Required work
Where a line in the listing below contains the word "purple", copy that line.

Input records
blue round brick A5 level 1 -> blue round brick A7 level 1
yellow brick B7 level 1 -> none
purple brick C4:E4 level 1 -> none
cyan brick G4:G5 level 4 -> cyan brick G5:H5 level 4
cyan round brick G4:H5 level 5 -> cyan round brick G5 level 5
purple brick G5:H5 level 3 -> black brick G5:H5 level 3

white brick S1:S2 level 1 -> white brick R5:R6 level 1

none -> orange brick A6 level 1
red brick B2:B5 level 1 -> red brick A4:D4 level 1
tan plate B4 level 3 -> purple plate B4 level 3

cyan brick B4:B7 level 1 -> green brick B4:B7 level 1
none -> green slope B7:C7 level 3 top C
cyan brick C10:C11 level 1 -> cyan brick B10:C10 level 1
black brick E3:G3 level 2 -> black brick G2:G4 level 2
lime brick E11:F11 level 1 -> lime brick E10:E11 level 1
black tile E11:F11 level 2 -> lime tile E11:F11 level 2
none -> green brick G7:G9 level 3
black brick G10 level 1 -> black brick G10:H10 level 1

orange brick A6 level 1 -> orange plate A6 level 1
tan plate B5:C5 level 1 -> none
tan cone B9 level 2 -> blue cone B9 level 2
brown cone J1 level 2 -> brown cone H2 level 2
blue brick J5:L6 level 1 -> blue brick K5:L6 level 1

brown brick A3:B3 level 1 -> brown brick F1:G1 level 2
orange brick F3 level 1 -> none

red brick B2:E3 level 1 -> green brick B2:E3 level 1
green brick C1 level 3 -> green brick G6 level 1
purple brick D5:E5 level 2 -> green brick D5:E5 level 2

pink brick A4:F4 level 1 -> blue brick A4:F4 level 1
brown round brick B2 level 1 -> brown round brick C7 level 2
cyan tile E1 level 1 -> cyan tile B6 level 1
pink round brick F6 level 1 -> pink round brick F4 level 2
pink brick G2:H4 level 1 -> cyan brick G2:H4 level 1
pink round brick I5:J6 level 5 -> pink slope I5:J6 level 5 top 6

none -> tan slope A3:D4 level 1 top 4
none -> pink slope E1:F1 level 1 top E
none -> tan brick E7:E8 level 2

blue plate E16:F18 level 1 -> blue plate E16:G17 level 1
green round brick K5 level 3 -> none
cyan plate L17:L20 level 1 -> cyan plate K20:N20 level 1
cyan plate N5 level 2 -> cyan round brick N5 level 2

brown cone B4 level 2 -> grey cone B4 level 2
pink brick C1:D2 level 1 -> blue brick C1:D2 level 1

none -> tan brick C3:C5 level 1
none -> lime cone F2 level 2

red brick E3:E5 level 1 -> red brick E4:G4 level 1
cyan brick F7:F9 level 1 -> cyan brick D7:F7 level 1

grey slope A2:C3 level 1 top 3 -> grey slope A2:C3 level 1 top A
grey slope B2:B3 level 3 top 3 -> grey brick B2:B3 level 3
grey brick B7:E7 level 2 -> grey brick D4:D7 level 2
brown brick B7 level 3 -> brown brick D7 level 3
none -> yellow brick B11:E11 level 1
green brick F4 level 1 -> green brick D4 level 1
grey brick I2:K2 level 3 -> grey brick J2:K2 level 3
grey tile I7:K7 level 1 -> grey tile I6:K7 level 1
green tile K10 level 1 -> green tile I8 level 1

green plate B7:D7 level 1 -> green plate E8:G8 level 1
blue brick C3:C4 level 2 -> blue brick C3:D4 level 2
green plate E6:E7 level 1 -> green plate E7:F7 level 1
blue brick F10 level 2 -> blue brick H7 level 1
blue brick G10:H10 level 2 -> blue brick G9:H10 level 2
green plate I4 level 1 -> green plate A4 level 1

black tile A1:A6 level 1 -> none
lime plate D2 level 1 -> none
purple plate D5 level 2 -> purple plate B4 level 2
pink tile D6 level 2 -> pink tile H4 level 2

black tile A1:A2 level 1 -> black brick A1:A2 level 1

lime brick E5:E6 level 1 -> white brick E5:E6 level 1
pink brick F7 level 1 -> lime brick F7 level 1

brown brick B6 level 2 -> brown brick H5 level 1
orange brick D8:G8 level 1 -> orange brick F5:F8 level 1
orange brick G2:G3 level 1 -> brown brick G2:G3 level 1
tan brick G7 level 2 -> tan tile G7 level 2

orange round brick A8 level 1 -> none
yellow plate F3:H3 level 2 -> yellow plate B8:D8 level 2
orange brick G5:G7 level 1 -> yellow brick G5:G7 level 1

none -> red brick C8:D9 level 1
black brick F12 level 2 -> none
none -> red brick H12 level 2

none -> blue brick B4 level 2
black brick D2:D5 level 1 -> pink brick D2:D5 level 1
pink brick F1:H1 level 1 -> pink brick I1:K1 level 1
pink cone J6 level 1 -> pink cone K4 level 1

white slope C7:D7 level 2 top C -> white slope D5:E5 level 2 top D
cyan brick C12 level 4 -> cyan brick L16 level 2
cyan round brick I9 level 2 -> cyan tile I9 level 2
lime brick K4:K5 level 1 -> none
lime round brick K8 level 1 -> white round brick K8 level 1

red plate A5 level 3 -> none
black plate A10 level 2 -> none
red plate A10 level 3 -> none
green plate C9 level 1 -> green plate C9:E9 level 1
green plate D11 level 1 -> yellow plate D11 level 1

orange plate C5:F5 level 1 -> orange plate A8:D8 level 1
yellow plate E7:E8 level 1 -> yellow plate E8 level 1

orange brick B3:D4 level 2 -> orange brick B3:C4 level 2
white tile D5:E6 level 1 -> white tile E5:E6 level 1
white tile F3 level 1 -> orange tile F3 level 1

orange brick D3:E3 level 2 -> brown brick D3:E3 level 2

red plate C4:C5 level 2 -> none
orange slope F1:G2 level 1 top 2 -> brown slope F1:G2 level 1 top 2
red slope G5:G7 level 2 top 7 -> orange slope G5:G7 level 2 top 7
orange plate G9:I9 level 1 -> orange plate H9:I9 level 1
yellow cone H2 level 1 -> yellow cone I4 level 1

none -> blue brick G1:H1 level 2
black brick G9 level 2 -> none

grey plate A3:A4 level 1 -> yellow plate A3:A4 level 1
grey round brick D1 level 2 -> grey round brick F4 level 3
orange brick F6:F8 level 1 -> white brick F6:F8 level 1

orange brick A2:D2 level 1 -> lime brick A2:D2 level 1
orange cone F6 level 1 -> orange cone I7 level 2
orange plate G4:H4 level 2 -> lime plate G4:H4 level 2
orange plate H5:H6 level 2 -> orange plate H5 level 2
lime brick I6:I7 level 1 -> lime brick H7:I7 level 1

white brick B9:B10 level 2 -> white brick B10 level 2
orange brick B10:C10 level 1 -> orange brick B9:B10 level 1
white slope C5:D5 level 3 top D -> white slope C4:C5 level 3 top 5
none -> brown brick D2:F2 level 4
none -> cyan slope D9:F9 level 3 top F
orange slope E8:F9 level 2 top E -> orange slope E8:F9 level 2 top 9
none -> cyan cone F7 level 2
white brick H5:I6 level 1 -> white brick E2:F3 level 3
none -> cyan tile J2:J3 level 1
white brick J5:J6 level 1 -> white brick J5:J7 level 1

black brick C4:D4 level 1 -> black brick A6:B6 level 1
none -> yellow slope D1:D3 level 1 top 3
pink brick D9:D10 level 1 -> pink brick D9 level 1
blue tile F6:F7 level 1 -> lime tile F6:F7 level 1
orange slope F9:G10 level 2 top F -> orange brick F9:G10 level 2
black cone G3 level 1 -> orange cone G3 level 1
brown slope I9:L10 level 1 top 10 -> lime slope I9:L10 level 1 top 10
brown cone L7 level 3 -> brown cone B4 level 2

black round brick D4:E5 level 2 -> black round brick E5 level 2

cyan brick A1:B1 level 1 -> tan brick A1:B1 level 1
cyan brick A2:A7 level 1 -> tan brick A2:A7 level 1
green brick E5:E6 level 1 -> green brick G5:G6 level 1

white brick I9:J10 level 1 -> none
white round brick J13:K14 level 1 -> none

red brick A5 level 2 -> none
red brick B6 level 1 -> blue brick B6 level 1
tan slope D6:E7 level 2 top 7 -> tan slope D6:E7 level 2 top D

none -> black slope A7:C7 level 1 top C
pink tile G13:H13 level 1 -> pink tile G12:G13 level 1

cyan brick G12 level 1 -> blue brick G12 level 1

Exercise solution
purple brick C4:E4 level 1 -> none
purple brick G5:H5 level 3 -> black brick G5:H5 level 3
tan plate B4 level 3 -> purple plate B4 level 3
purple brick D5:E5 level 2 -> green brick D5:E5 level 2
purple plate D5 level 2 -> purple plate B4 level 2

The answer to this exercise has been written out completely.